= What to work on =
Starting at the first entry below, repeat all the data word for word and drop the pictures.

*** Supplied data

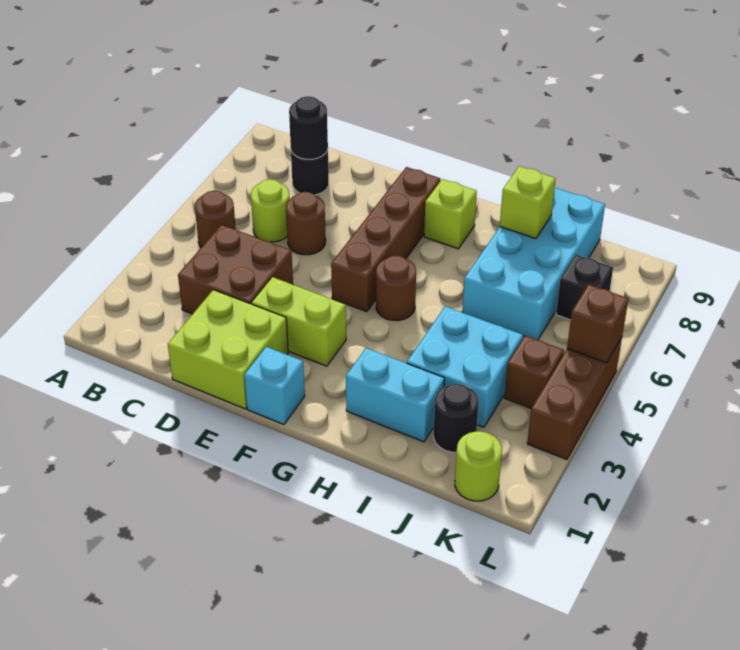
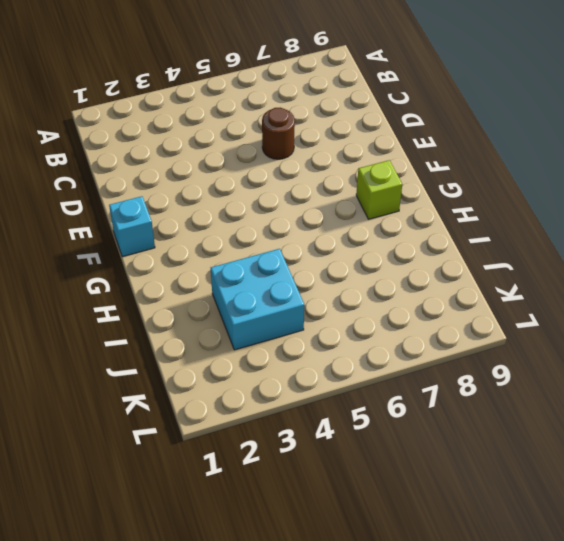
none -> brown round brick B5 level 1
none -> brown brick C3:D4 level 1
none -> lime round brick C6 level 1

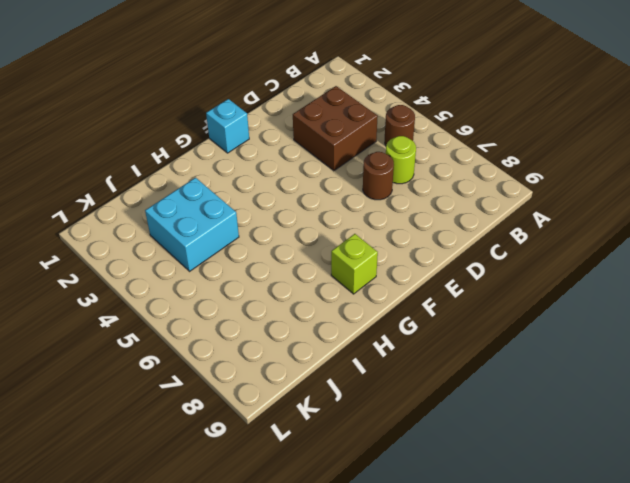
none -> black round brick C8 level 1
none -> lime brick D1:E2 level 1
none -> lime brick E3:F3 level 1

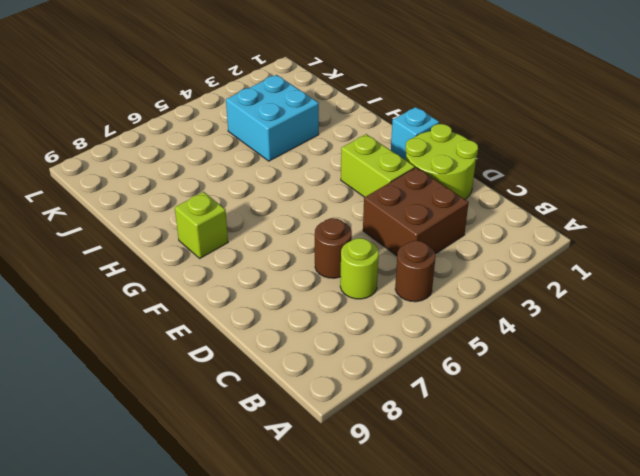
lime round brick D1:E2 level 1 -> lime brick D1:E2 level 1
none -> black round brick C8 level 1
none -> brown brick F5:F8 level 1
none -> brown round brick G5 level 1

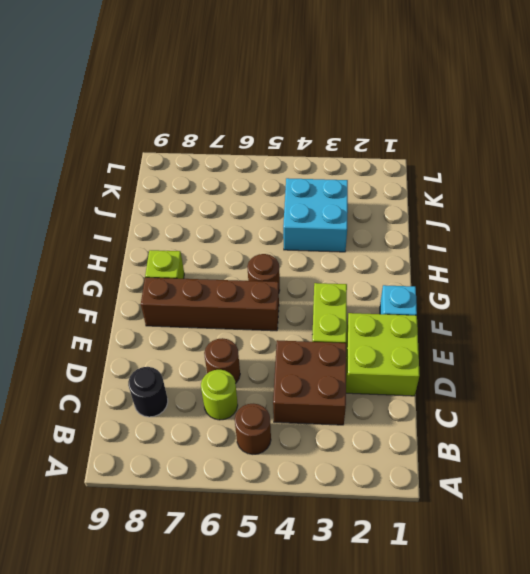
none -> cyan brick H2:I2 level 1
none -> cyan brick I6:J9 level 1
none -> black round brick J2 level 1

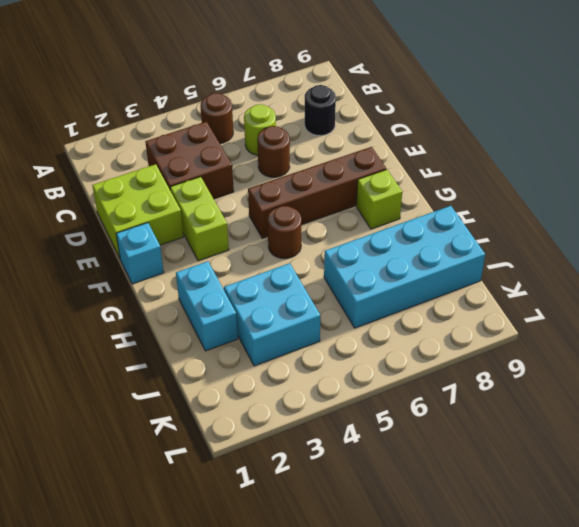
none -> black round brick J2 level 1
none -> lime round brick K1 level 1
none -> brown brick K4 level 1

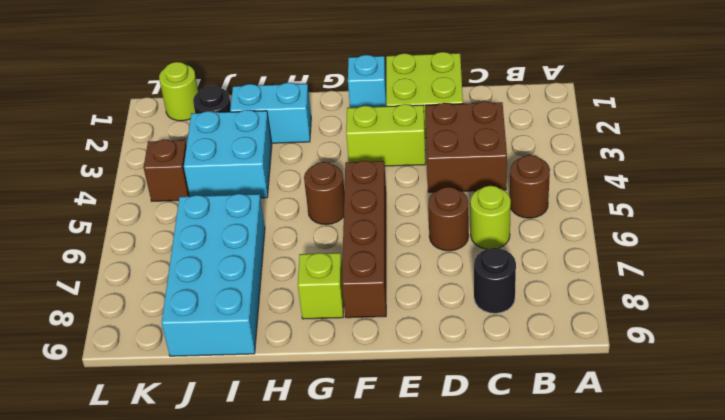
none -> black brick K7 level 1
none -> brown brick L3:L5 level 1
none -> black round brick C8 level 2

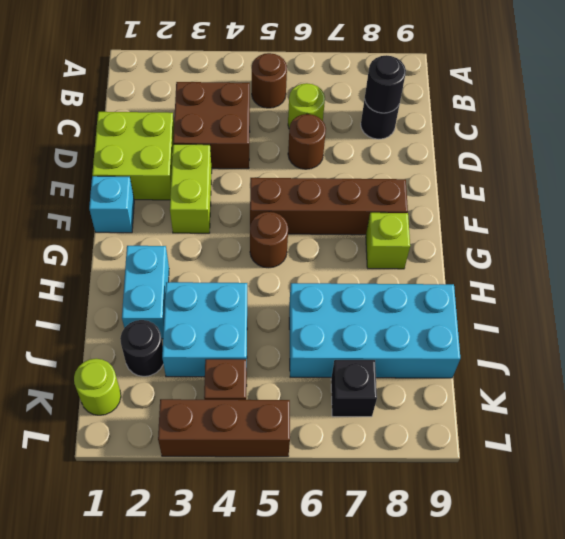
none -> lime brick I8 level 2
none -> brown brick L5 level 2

******

= Answer space =
none -> brown round brick B5 level 1
none -> brown brick C3:D4 level 1
none -> lime round brick C6 level 1

none -> black round brick C8 level 1
none -> lime brick D1:E2 level 1
none -> lime brick E3:F3 level 1

lime round brick D1:E2 level 1 -> lime brick D1:E2 level 1
none -> black round brick C8 level 1
none -> brown brick F5:F8 level 1
none -> brown round brick G5 level 1

none -> cyan brick H2:I2 level 1
none -> cyan brick I6:J9 level 1
none -> black round brick J2 level 1

none -> black round brick J2 level 1
none -> lime round brick K1 level 1
none -> brown brick K4 level 1

none -> black brick K7 level 1
none -> brown brick L3:L5 level 1
none -> black round brick C8 level 2

none -> lime brick I8 level 2
none -> brown brick L5 level 2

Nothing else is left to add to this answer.